■ Problem requirements ■
Your task is to copy every line of the entries that holds the word "power".

■ Stored data entries ■

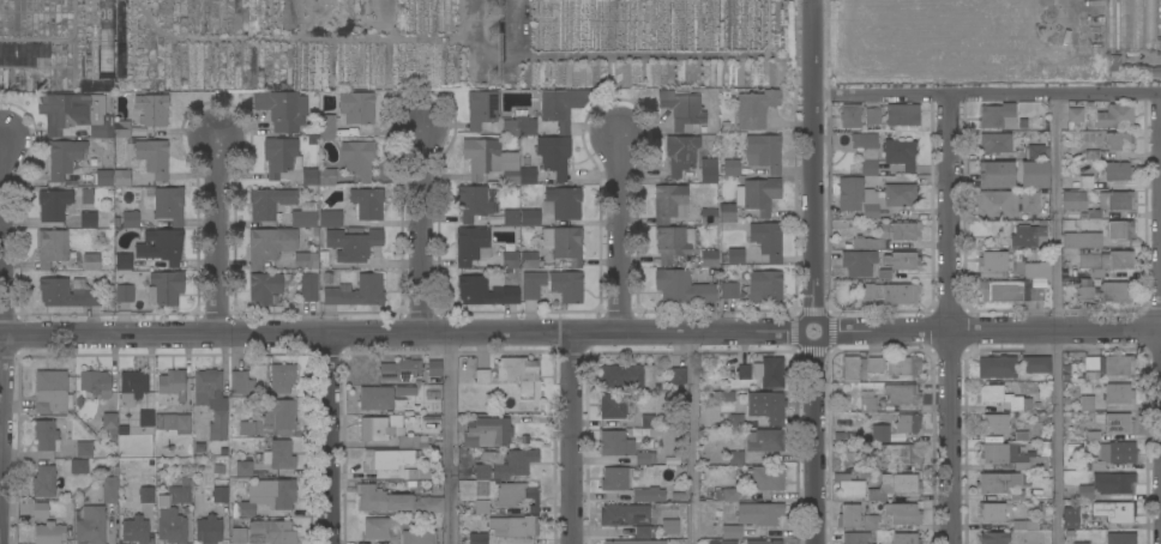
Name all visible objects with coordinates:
power tower: (501, 11)
building: (1137, 24)
building: (1150, 24)
building: (1110, 25)
building: (1123, 25)
building: (106, 38)
building: (121, 38)
power tower: (495, 58)
building: (1130, 69)
road: (986, 94)
building: (561, 106)
building: (755, 108)
building: (152, 109)
building: (480, 109)
building: (282, 110)
building: (681, 110)
building: (357, 111)
building: (75, 113)
building: (1010, 114)
building: (902, 115)
building: (1075, 115)
building: (850, 116)
building: (872, 116)
building: (1114, 116)
building: (725, 118)
building: (326, 127)
building: (519, 127)
building: (121, 129)
building: (1099, 138)
building: (1119, 141)
building: (995, 143)
building: (1040, 147)
building: (764, 151)
building: (866, 152)
building: (681, 153)
building: (899, 154)
building: (1085, 155)
building: (280, 156)
building: (554, 156)
building: (65, 158)
building: (154, 158)
building: (487, 158)
building: (357, 159)
road: (812, 159)
building: (730, 168)
building: (708, 170)
building: (1117, 171)
building: (325, 173)
building: (995, 174)
building: (1033, 174)
building: (528, 176)
building: (122, 177)
building: (310, 177)
building: (510, 177)
building: (103, 178)
building: (1087, 182)
building: (759, 195)
building: (87, 196)
building: (872, 196)
building: (1073, 201)
building: (562, 202)
building: (269, 203)
building: (368, 203)
building: (472, 203)
building: (670, 203)
building: (1030, 203)
building: (165, 204)
building: (1110, 204)
building: (53, 205)
building: (996, 205)
building: (726, 212)
building: (304, 216)
building: (708, 216)
building: (510, 218)
building: (529, 218)
building: (130, 219)
building: (330, 219)
building: (495, 219)
building: (88, 220)
building: (118, 222)
building: (888, 235)
building: (1030, 235)
road: (425, 236)
road: (617, 236)
building: (1100, 236)
road: (218, 239)
building: (767, 240)
building: (673, 243)
building: (270, 244)
building: (353, 244)
building: (564, 244)
building: (470, 245)
building: (161, 246)
building: (51, 247)
building: (733, 256)
building: (509, 258)
building: (708, 258)
building: (528, 260)
building: (304, 261)
building: (995, 261)
building: (1088, 261)
building: (91, 262)
building: (122, 262)
building: (1114, 262)
building: (858, 263)
building: (899, 264)
building: (1065, 264)
building: (1037, 270)
building: (1069, 274)
building: (532, 285)
building: (567, 286)
building: (765, 286)
building: (266, 287)
building: (308, 287)
building: (681, 287)
building: (165, 288)
building: (729, 290)
building: (352, 291)
building: (1008, 291)
building: (124, 292)
building: (486, 292)
building: (1115, 292)
road: (4, 293)
building: (68, 293)
building: (891, 293)
building: (1086, 293)
road: (1057, 318)
road: (950, 319)
road: (823, 331)
road: (993, 332)
road: (401, 335)
building: (874, 365)
building: (1035, 365)
building: (902, 366)
building: (1089, 366)
building: (1118, 366)
building: (996, 367)
building: (434, 368)
building: (850, 368)
building: (400, 370)
building: (770, 371)
building: (744, 372)
building: (518, 374)
building: (482, 376)
building: (626, 376)
building: (678, 376)
building: (1066, 376)
building: (281, 378)
building: (428, 380)
building: (96, 383)
building: (241, 383)
building: (207, 386)
building: (132, 387)
building: (1029, 387)
building: (171, 388)
building: (51, 391)
building: (903, 394)
building: (1118, 394)
building: (722, 396)
building: (741, 396)
building: (395, 397)
building: (1002, 398)
building: (1067, 400)
building: (867, 401)
building: (1086, 403)
building: (615, 406)
building: (766, 406)
building: (279, 415)
building: (146, 418)
building: (430, 420)
building: (648, 421)
building: (735, 421)
building: (173, 423)
building: (907, 423)
building: (994, 424)
building: (1118, 424)
building: (110, 425)
building: (61, 426)
building: (218, 426)
building: (247, 428)
building: (429, 428)
building: (637, 431)
building: (389, 432)
building: (486, 433)
building: (879, 433)
building: (46, 436)
building: (1020, 436)
building: (1092, 436)
road: (330, 439)
road: (451, 439)
road: (572, 439)
road: (691, 439)
building: (764, 440)
building: (647, 443)
road: (814, 443)
building: (615, 444)
building: (1044, 445)
building: (83, 449)
building: (417, 454)
building: (899, 454)
building: (1001, 454)
building: (278, 455)
building: (1114, 455)
building: (644, 458)
building: (736, 458)
building: (387, 459)
building: (671, 460)
building: (504, 464)
building: (1031, 464)
building: (1086, 464)
building: (79, 466)
building: (861, 466)
building: (218, 468)
building: (186, 469)
building: (243, 469)
building: (410, 473)
building: (423, 474)
building: (618, 477)
building: (767, 478)
building: (231, 480)
building: (43, 482)
building: (185, 482)
building: (1001, 482)
building: (1107, 485)
building: (849, 486)
building: (894, 486)
building: (109, 487)
building: (201, 492)
building: (220, 494)
building: (1018, 494)
building: (146, 495)
building: (517, 495)
building: (725, 495)
building: (268, 496)
building: (677, 496)
building: (394, 501)
building: (481, 507)
building: (632, 508)
building: (178, 509)
building: (40, 510)
building: (1114, 511)
building: (994, 513)
building: (758, 514)
building: (903, 514)
building: (172, 516)
building: (849, 516)
building: (1070, 518)
building: (668, 523)
building: (870, 523)
building: (90, 524)
building: (1025, 525)
building: (514, 526)
building: (1043, 526)
building: (376, 528)
building: (135, 530)
building: (208, 530)
building: (273, 531)
building: (646, 532)
building: (731, 532)
building: (49, 533)
building: (238, 536)
building: (417, 537)
building: (855, 538)
building: (905, 538)
building: (993, 538)
building: (1120, 538)
building: (477, 539)
building: (634, 542)
building: (728, 542)
building: (764, 542)
building: (1080, 543)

■ Reply ■
power tower: (501, 11)
power tower: (495, 58)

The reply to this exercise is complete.